══ INPUT MATERIAL

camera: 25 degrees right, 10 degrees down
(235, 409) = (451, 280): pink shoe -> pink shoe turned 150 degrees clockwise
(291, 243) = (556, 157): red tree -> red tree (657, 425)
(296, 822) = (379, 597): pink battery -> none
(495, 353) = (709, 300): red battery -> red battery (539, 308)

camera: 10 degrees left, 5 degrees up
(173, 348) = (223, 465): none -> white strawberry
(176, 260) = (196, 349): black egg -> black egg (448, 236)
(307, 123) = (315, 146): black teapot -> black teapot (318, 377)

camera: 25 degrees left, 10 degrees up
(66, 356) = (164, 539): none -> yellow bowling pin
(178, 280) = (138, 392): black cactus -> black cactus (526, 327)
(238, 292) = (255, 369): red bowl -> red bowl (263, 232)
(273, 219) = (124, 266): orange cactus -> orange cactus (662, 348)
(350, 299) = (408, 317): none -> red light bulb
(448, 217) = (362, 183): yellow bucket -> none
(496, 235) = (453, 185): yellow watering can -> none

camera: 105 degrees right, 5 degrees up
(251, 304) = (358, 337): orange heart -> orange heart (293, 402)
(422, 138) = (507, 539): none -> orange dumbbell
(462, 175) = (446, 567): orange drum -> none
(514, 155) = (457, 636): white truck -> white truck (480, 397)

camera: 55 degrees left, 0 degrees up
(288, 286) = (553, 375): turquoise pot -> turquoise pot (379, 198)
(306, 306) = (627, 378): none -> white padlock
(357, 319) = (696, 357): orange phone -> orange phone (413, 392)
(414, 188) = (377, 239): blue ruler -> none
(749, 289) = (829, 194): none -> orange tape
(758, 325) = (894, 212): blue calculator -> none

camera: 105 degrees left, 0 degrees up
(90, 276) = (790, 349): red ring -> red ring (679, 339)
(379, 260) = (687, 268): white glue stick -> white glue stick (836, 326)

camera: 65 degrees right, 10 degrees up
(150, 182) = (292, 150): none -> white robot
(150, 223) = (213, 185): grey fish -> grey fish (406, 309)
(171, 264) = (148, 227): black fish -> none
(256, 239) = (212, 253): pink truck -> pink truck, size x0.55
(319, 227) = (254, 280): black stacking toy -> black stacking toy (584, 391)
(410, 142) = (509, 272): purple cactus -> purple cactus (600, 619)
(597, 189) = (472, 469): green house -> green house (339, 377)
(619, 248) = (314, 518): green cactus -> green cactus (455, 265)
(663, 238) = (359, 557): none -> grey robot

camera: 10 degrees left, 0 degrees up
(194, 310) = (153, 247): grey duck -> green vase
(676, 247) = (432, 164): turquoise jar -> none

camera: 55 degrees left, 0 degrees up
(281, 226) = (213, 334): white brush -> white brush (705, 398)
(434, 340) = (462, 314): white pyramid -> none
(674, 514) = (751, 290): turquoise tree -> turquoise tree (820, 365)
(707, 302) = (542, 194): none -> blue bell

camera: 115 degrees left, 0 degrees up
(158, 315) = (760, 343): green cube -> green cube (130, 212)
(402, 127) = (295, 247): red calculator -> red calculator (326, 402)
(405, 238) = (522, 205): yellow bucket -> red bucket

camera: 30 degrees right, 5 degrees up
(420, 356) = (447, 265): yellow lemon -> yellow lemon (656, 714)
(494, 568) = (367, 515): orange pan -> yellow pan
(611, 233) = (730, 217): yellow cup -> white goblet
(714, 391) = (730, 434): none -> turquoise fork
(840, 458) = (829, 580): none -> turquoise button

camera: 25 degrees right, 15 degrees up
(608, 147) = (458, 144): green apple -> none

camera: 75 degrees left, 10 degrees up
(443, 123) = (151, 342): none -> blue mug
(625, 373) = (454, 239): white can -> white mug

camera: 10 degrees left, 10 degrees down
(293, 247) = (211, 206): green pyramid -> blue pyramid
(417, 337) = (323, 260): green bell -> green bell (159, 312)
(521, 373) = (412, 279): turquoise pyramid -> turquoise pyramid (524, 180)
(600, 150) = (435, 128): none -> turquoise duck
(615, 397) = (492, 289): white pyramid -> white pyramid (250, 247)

════

▶ **ACTION ITEM**: In full and without alteration, output the listing.

▶ **TASK RESULT**:
camera: 25 degrees right, 10 degrees down
(235, 409) = (451, 280): pink shoe -> pink shoe turned 150 degrees clockwise
(291, 243) = (556, 157): red tree -> red tree (657, 425)
(296, 822) = (379, 597): pink battery -> none
(495, 353) = (709, 300): red battery -> red battery (539, 308)

camera: 10 degrees left, 5 degrees up
(173, 348) = (223, 465): none -> white strawberry
(176, 260) = (196, 349): black egg -> black egg (448, 236)
(307, 123) = (315, 146): black teapot -> black teapot (318, 377)

camera: 25 degrees left, 10 degrees up
(66, 356) = (164, 539): none -> yellow bowling pin
(178, 280) = (138, 392): black cactus -> black cactus (526, 327)
(238, 292) = (255, 369): red bowl -> red bowl (263, 232)
(273, 219) = (124, 266): orange cactus -> orange cactus (662, 348)
(350, 299) = (408, 317): none -> red light bulb
(448, 217) = (362, 183): yellow bucket -> none
(496, 235) = (453, 185): yellow watering can -> none

camera: 105 degrees right, 5 degrees up
(251, 304) = (358, 337): orange heart -> orange heart (293, 402)
(422, 138) = (507, 539): none -> orange dumbbell
(462, 175) = (446, 567): orange drum -> none
(514, 155) = (457, 636): white truck -> white truck (480, 397)

camera: 55 degrees left, 0 degrees up
(288, 286) = (553, 375): turquoise pot -> turquoise pot (379, 198)
(306, 306) = (627, 378): none -> white padlock
(357, 319) = (696, 357): orange phone -> orange phone (413, 392)
(414, 188) = (377, 239): blue ruler -> none
(749, 289) = (829, 194): none -> orange tape
(758, 325) = (894, 212): blue calculator -> none

camera: 105 degrees left, 0 degrees up
(90, 276) = (790, 349): red ring -> red ring (679, 339)
(379, 260) = (687, 268): white glue stick -> white glue stick (836, 326)

camera: 65 degrees right, 10 degrees up
(150, 182) = (292, 150): none -> white robot
(150, 223) = (213, 185): grey fish -> grey fish (406, 309)
(171, 264) = (148, 227): black fish -> none
(256, 239) = (212, 253): pink truck -> pink truck, size x0.55
(319, 227) = (254, 280): black stacking toy -> black stacking toy (584, 391)
(410, 142) = (509, 272): purple cactus -> purple cactus (600, 619)
(597, 189) = (472, 469): green house -> green house (339, 377)
(619, 248) = (314, 518): green cactus -> green cactus (455, 265)
(663, 238) = (359, 557): none -> grey robot

camera: 10 degrees left, 0 degrees up
(194, 310) = (153, 247): grey duck -> green vase
(676, 247) = (432, 164): turquoise jar -> none

camera: 55 degrees left, 0 degrees up
(281, 226) = (213, 334): white brush -> white brush (705, 398)
(434, 340) = (462, 314): white pyramid -> none
(674, 514) = (751, 290): turquoise tree -> turquoise tree (820, 365)
(707, 302) = (542, 194): none -> blue bell

camera: 115 degrees left, 0 degrees up
(158, 315) = (760, 343): green cube -> green cube (130, 212)
(402, 127) = (295, 247): red calculator -> red calculator (326, 402)
(405, 238) = (522, 205): yellow bucket -> red bucket

camera: 30 degrees right, 5 degrees up
(420, 356) = (447, 265): yellow lemon -> yellow lemon (656, 714)
(494, 568) = (367, 515): orange pan -> yellow pan
(611, 233) = (730, 217): yellow cup -> white goblet
(714, 391) = (730, 434): none -> turquoise fork
(840, 458) = (829, 580): none -> turquoise button

camera: 25 degrees right, 15 degrees up
(608, 147) = (458, 144): green apple -> none

camera: 75 degrees left, 10 degrees up
(443, 123) = (151, 342): none -> blue mug
(625, 373) = (454, 239): white can -> white mug

camera: 10 degrees left, 10 degrees down
(293, 247) = (211, 206): green pyramid -> blue pyramid
(417, 337) = (323, 260): green bell -> green bell (159, 312)
(521, 373) = (412, 279): turquoise pyramid -> turquoise pyramid (524, 180)
(600, 150) = (435, 128): none -> turquoise duck
(615, 397) = (492, 289): white pyramid -> white pyramid (250, 247)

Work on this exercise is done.